Activity
Search the entries for the word "melebevol". Copy each line in which it is found.

=== Begin Enclosure ===

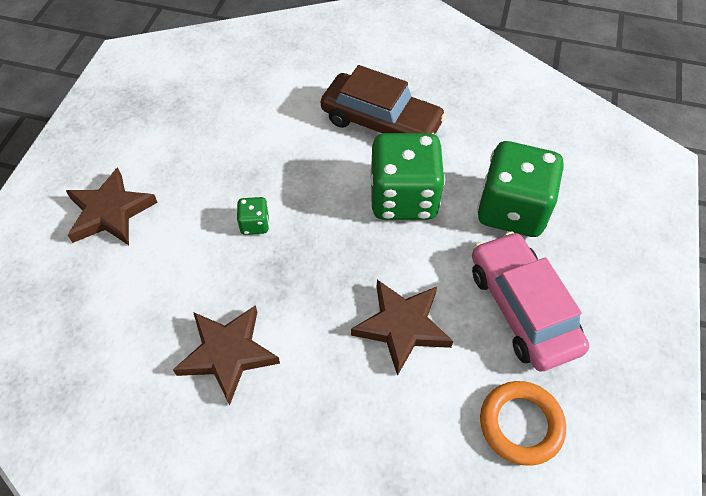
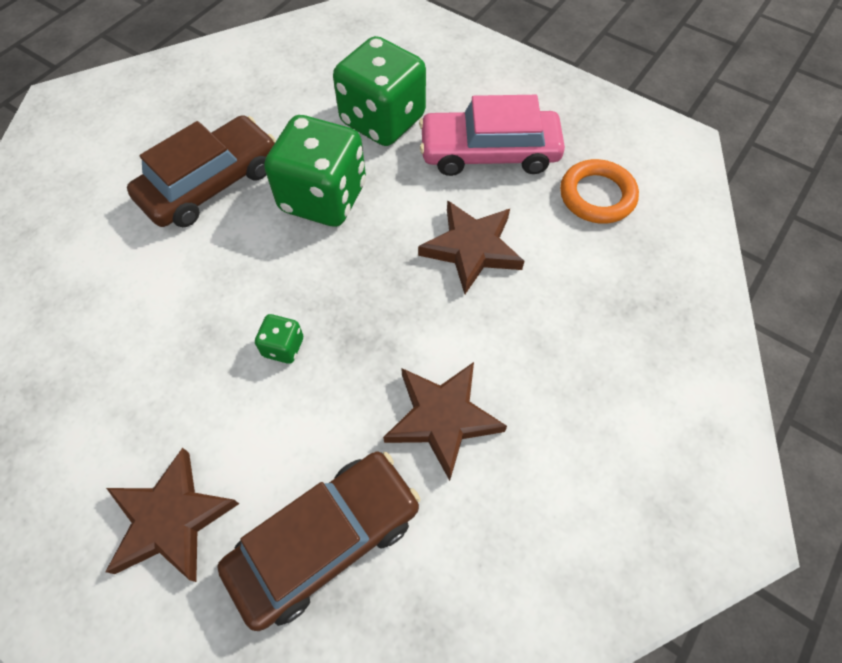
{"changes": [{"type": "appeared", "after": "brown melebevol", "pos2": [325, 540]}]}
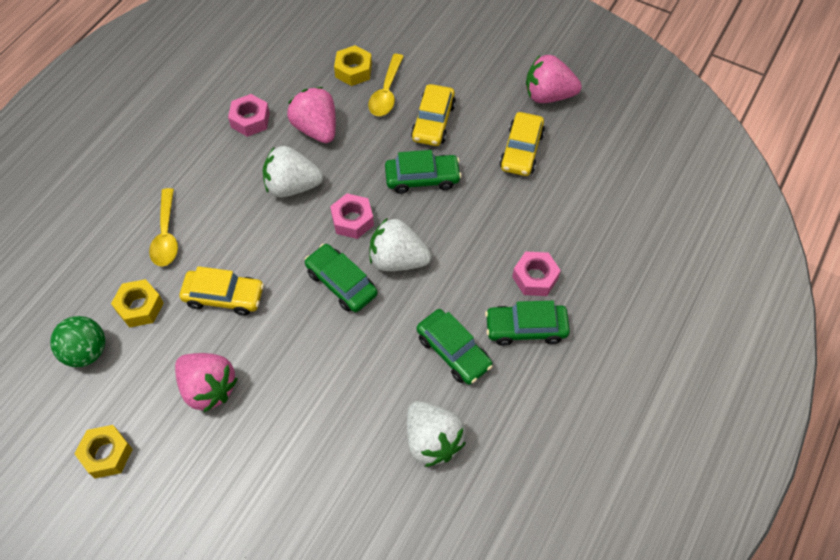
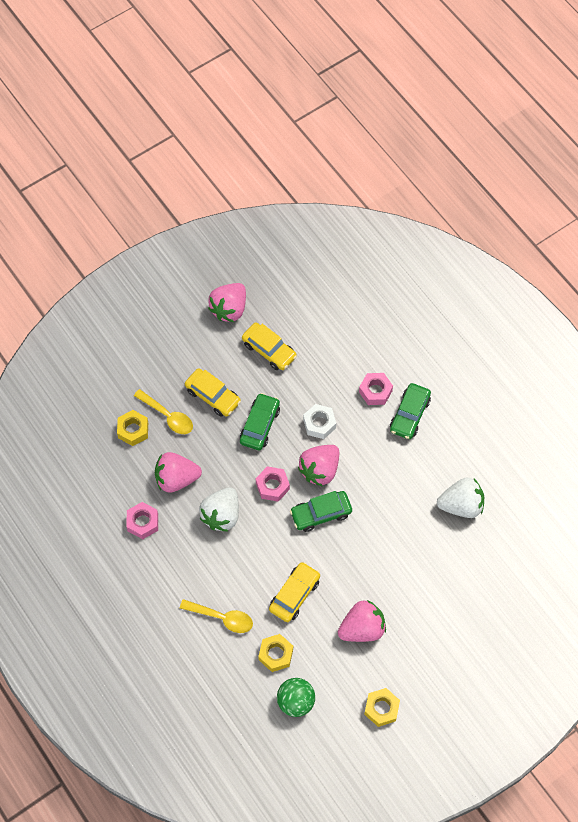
{"changes": [{"type": "colour", "before": "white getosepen", "after": "pink getosepen", "pos1": [398, 260], "pos2": [320, 470]}, {"type": "missing", "before": "green melebevol", "pos1": [453, 351]}, {"type": "appeared", "after": "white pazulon", "pos2": [319, 424]}]}
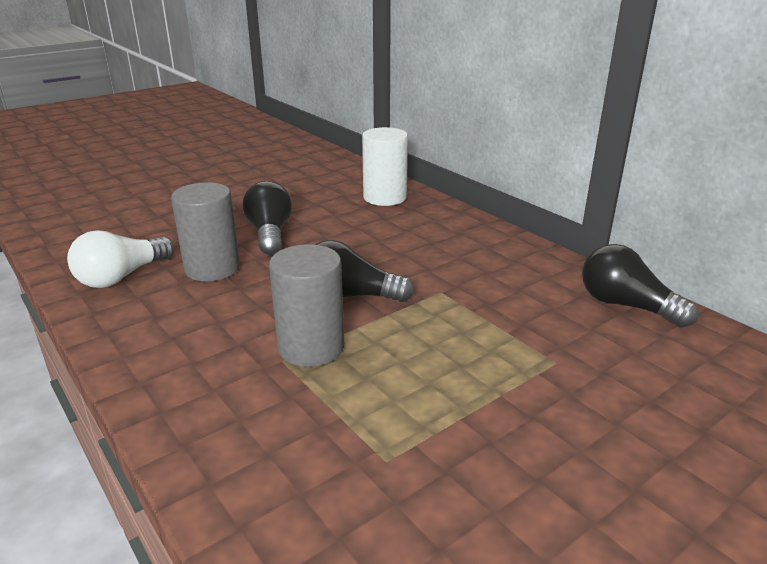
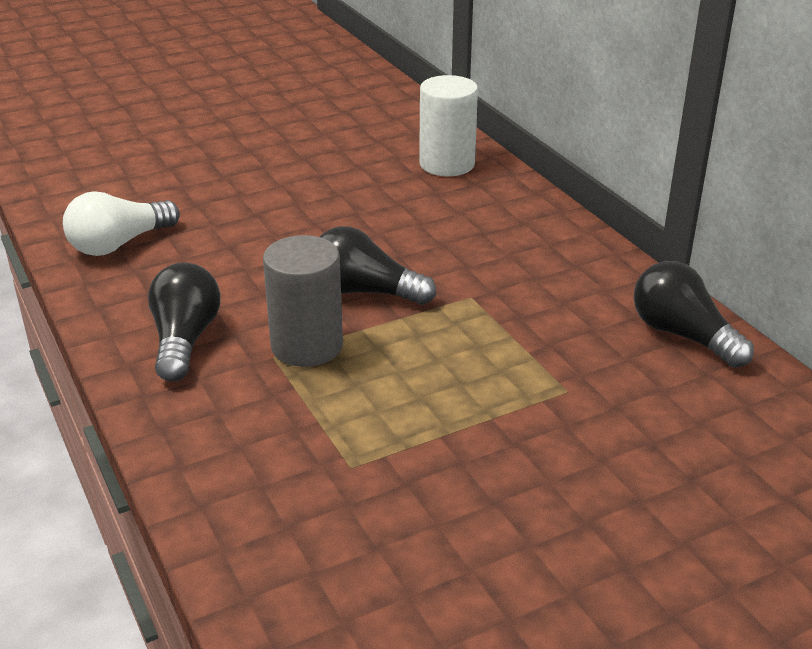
{"changes": [{"type": "relocated", "before": "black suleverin", "pos1": [269, 233], "pos2": [185, 340]}, {"type": "missing", "before": "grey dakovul", "pos1": [212, 268]}]}
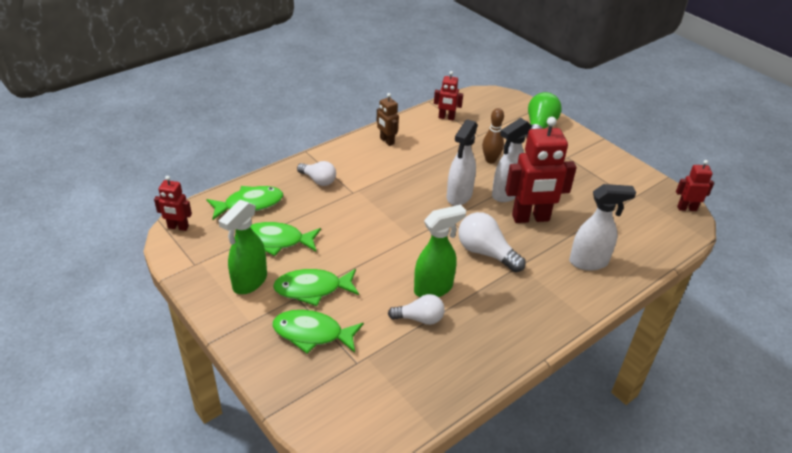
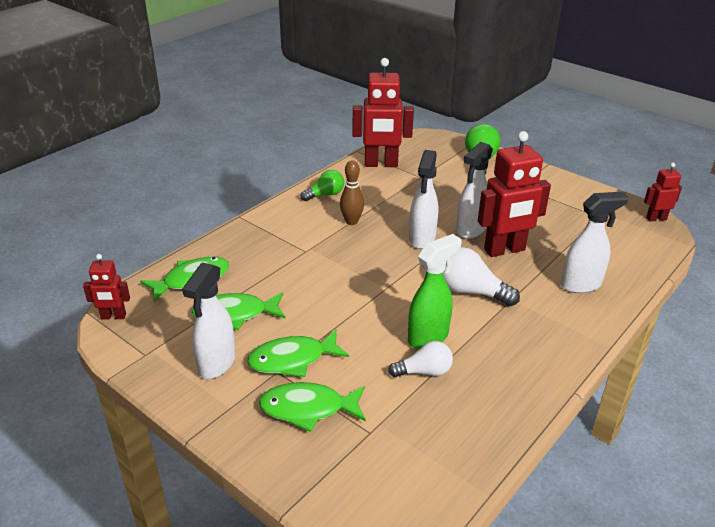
{"changes": [{"type": "size", "before": "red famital", "pos1": [446, 118], "pos2": [381, 164], "scale": 1.92}, {"type": "exchanged", "before": "brown famital", "after": "green suleverin", "pos1": [386, 141], "pos2": [325, 195]}, {"type": "relocated", "before": "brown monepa", "pos1": [490, 160], "pos2": [351, 222]}, {"type": "missing", "before": "white suleverin", "pos1": [318, 180]}, {"type": "colour", "before": "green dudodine", "after": "white dudodine", "pos1": [249, 282], "pos2": [216, 364]}]}
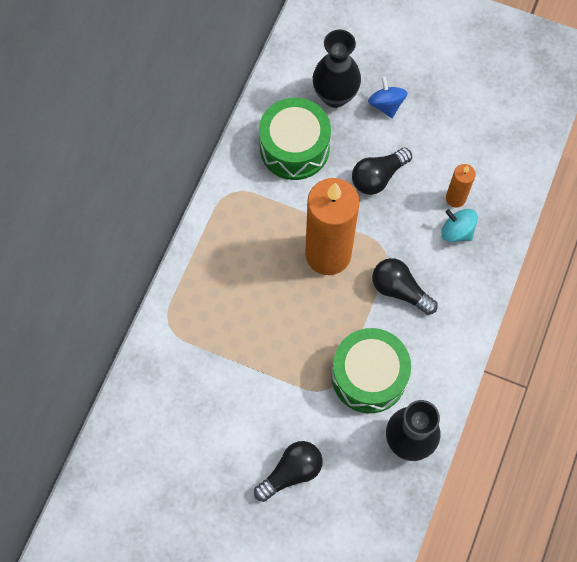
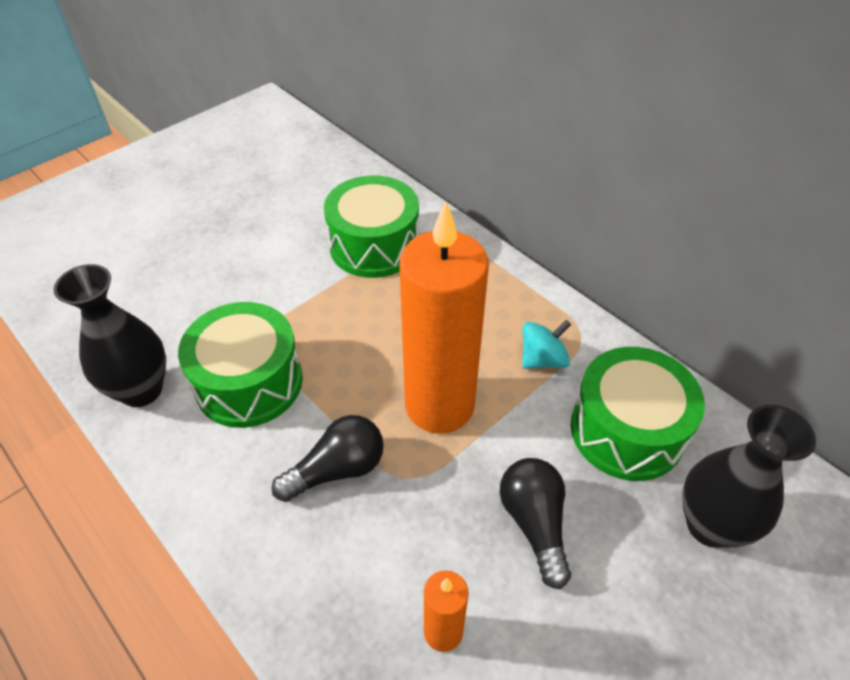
{"changes": [{"type": "missing", "before": "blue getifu", "pos1": [386, 104]}, {"type": "relocated", "before": "turquoise getifu", "pos1": [457, 231], "pos2": [542, 359]}, {"type": "missing", "before": "black suleverin", "pos1": [291, 472]}, {"type": "appeared", "after": "green tonibane", "pos2": [374, 245]}]}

=== End Enclosure ===

Completed exercise
{"changes": [{"type": "appeared", "after": "brown melebevol", "pos2": [325, 540]}]}
{"changes": [{"type": "colour", "before": "white getosepen", "after": "pink getosepen", "pos1": [398, 260], "pos2": [320, 470]}, {"type": "missing", "before": "green melebevol", "pos1": [453, 351]}, {"type": "appeared", "after": "white pazulon", "pos2": [319, 424]}]}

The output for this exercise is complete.